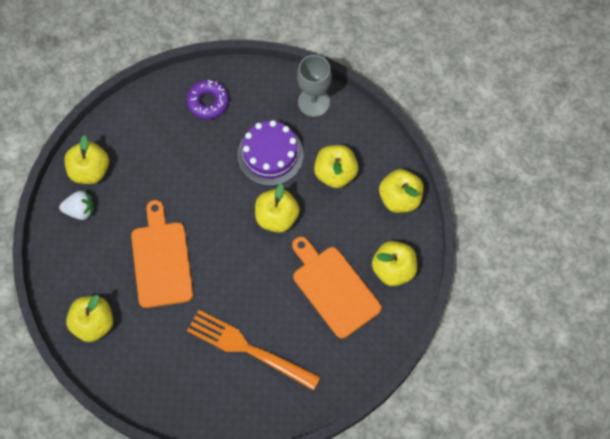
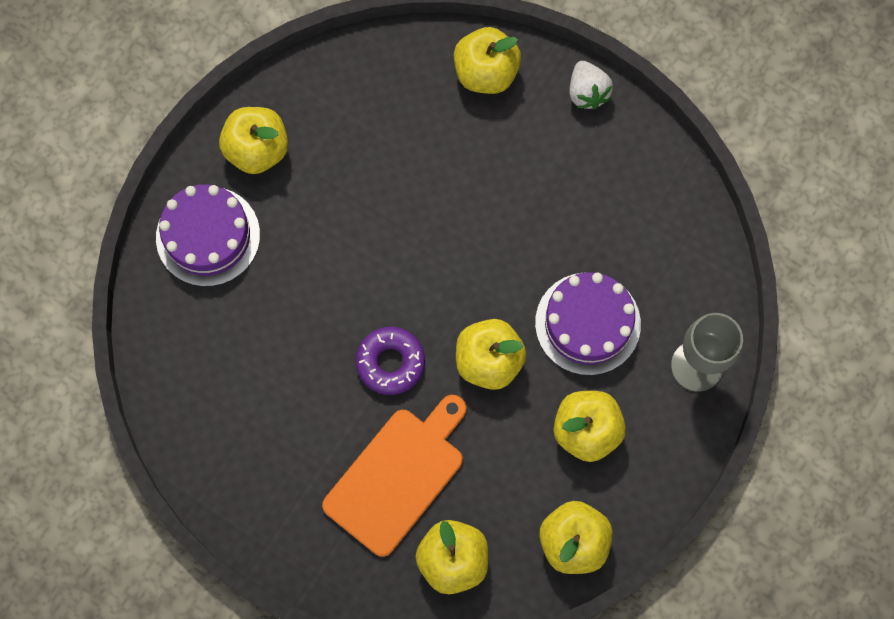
camera: 75 degrees right, 5 degrees up
(80, 210) = (420, 79): white strawberry -> white strawberry (587, 92)
(142, 368) = (208, 236): none -> purple cake
(161, 260) = (375, 214): orange cutting board -> none
(208, 102) = (647, 207): purple donut -> purple donut (390, 362)
(248, 349) = (273, 376): orange fork -> none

::::::::::

_Your task:_
Copy all lines from the data that hold the word "purple".

_Response to the exercise:_
(142, 368) = (208, 236): none -> purple cake
(208, 102) = (647, 207): purple donut -> purple donut (390, 362)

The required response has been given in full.